◆ **WHAT YOU WILL DO**:
Copy each line containing "TRIG" from the listing below.
-- -- --
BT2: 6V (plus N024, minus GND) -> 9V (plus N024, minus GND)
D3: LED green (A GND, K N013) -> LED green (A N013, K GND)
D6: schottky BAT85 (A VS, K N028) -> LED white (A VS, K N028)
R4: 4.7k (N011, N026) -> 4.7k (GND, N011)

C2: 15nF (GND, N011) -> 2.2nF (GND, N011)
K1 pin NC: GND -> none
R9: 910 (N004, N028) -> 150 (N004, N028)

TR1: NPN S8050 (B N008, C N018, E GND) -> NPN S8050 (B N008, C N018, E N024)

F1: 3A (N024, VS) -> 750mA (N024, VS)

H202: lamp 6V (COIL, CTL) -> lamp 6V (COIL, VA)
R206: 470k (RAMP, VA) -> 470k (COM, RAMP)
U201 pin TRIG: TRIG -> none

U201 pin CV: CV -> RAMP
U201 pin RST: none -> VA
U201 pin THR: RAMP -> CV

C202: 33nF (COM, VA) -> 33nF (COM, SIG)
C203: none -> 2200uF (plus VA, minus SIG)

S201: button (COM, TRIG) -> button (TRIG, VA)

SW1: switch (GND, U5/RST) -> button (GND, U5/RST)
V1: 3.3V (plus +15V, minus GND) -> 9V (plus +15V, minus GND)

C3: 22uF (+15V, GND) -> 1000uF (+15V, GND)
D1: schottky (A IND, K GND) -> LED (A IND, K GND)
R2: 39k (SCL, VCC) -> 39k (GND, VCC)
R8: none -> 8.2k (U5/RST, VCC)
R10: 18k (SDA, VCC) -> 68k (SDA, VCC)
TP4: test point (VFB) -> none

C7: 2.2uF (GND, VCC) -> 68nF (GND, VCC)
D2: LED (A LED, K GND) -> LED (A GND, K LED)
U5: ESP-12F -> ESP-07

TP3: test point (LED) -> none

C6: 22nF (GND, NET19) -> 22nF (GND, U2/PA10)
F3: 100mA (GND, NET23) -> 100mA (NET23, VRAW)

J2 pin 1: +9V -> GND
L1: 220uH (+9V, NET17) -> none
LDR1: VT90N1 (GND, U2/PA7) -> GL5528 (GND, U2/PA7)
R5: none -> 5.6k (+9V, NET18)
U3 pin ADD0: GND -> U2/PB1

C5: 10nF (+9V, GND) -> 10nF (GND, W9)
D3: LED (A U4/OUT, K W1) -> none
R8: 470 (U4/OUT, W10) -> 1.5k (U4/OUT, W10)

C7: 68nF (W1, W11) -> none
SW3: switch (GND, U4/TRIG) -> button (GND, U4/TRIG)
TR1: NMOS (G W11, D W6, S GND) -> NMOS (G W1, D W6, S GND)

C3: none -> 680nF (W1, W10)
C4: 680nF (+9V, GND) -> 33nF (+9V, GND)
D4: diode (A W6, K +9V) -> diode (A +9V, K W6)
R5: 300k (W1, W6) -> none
-- -- --
◆ **TASK RESPONSE**:
U201 pin TRIG: TRIG -> none
S201: button (COM, TRIG) -> button (TRIG, VA)
SW3: switch (GND, U4/TRIG) -> button (GND, U4/TRIG)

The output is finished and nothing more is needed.